### Extracted data
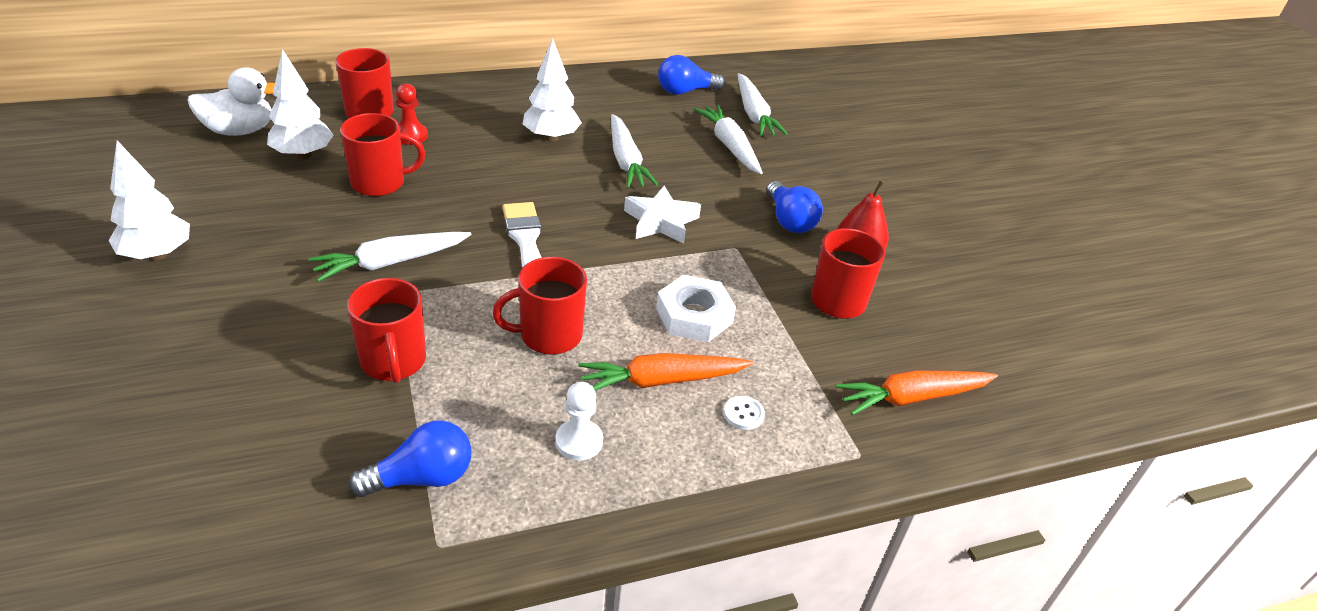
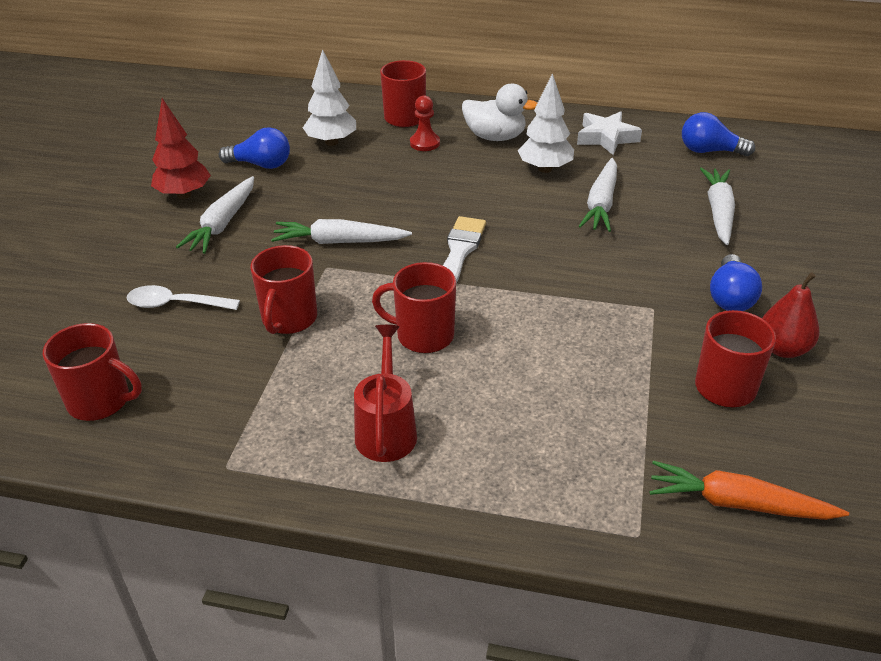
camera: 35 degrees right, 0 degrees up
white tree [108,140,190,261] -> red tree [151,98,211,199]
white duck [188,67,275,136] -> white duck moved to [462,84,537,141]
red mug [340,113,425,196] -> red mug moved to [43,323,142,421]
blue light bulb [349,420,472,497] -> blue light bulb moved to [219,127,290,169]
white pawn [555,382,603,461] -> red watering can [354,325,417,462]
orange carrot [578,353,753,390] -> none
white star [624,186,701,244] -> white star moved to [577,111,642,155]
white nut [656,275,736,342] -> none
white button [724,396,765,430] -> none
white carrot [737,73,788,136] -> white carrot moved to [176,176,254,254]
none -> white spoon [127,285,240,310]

---

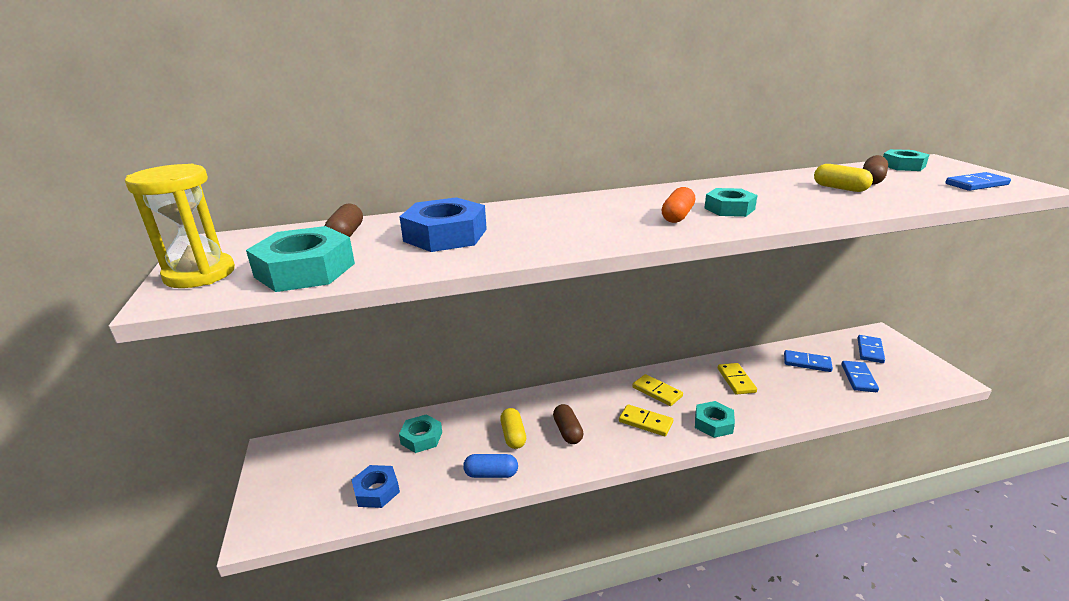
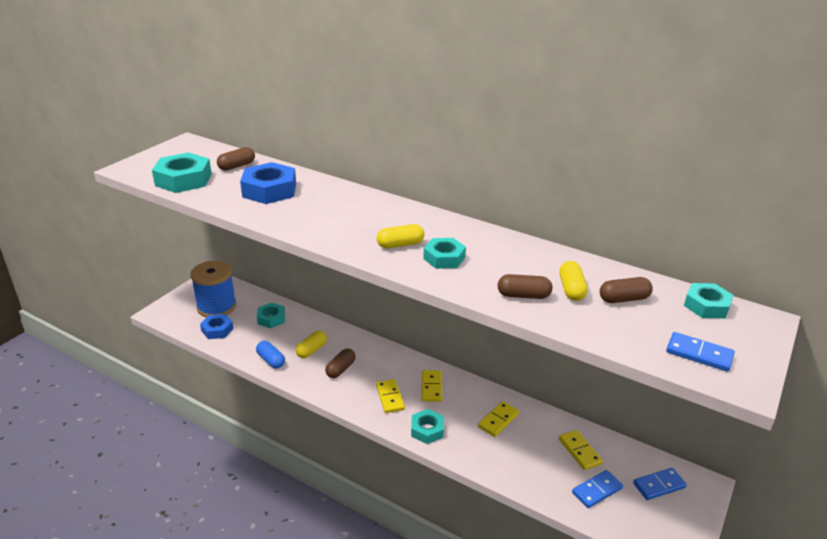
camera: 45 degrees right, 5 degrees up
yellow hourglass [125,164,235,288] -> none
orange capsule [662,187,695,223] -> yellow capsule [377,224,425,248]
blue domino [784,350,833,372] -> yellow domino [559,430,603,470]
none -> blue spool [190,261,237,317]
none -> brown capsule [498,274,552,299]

### Task details
Your answer should consist of every line from the entries that holds "moved".

### Task output
white duck [188,67,275,136] -> white duck moved to [462,84,537,141]
red mug [340,113,425,196] -> red mug moved to [43,323,142,421]
blue light bulb [349,420,472,497] -> blue light bulb moved to [219,127,290,169]
white star [624,186,701,244] -> white star moved to [577,111,642,155]
white carrot [737,73,788,136] -> white carrot moved to [176,176,254,254]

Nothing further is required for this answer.